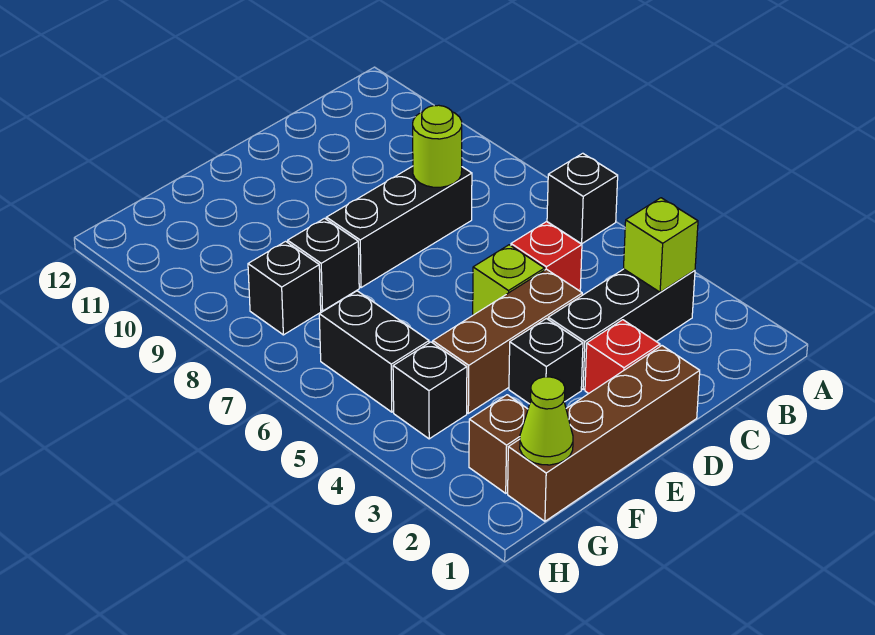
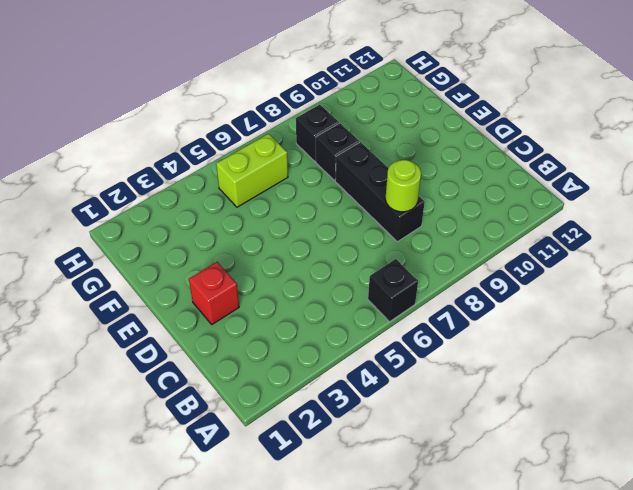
lime brick G5:G6 level 1 -> black brick G5:G6 level 1
none -> black brick B3:D3 level 1
none -> red brick C5 level 1
none -> brown brick D1:G1 level 1

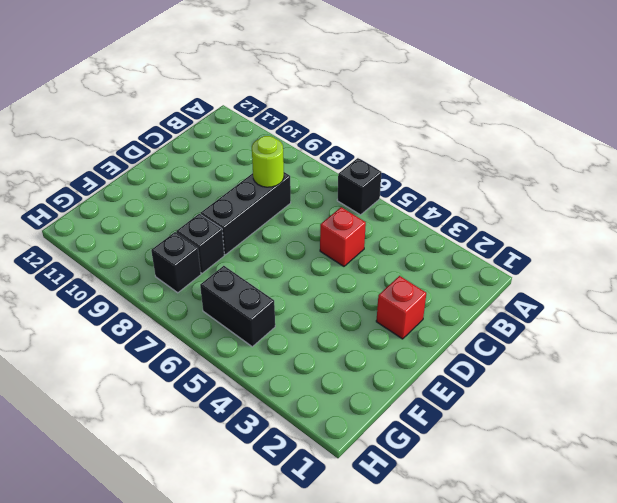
none -> black brick B3:D3 level 1
none -> brown brick D1:G1 level 1
none -> brown brick D4:F4 level 1

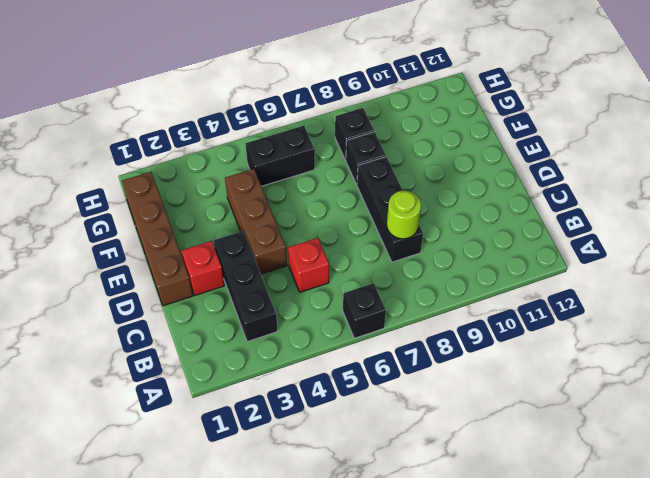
none -> lime brick D5 level 1
none -> black brick E3 level 1
none -> brown brick G2 level 1

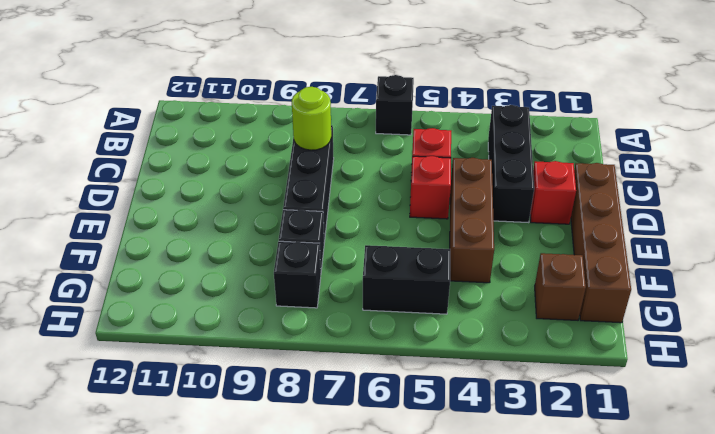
red brick D5 level 1 -> lime brick D5 level 1
none -> black brick E3 level 1
none -> black brick G4 level 1
none -> lime brick B3 level 2

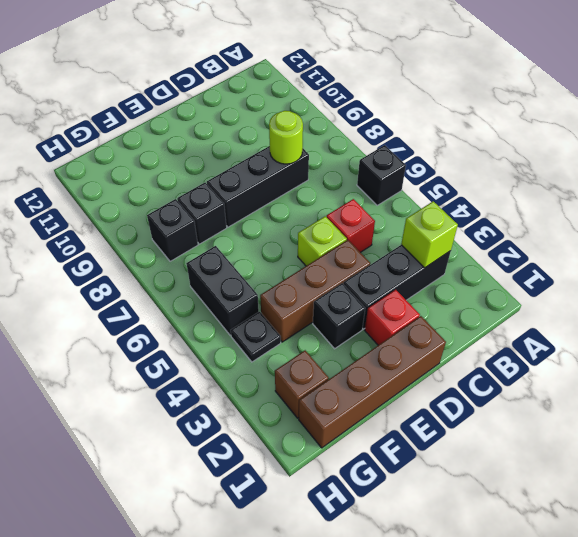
black plate G4 level 1 -> black brick G4 level 1
none -> lime cone G1 level 2

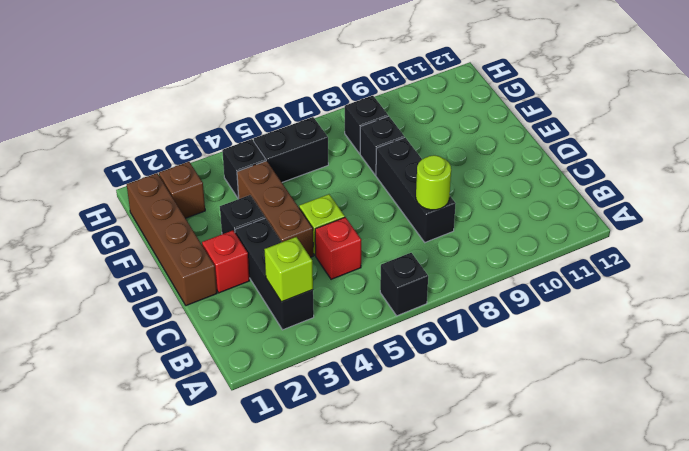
none -> lime cone G1 level 2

_Task requirements_
Retype the data word for word, please, and keep the images out.

_Result for this task_
lime brick G5:G6 level 1 -> black brick G5:G6 level 1
none -> black brick B3:D3 level 1
none -> red brick C5 level 1
none -> brown brick D1:G1 level 1

none -> black brick B3:D3 level 1
none -> brown brick D1:G1 level 1
none -> brown brick D4:F4 level 1

none -> lime brick D5 level 1
none -> black brick E3 level 1
none -> brown brick G2 level 1

red brick D5 level 1 -> lime brick D5 level 1
none -> black brick E3 level 1
none -> black brick G4 level 1
none -> lime brick B3 level 2

black plate G4 level 1 -> black brick G4 level 1
none -> lime cone G1 level 2

none -> lime cone G1 level 2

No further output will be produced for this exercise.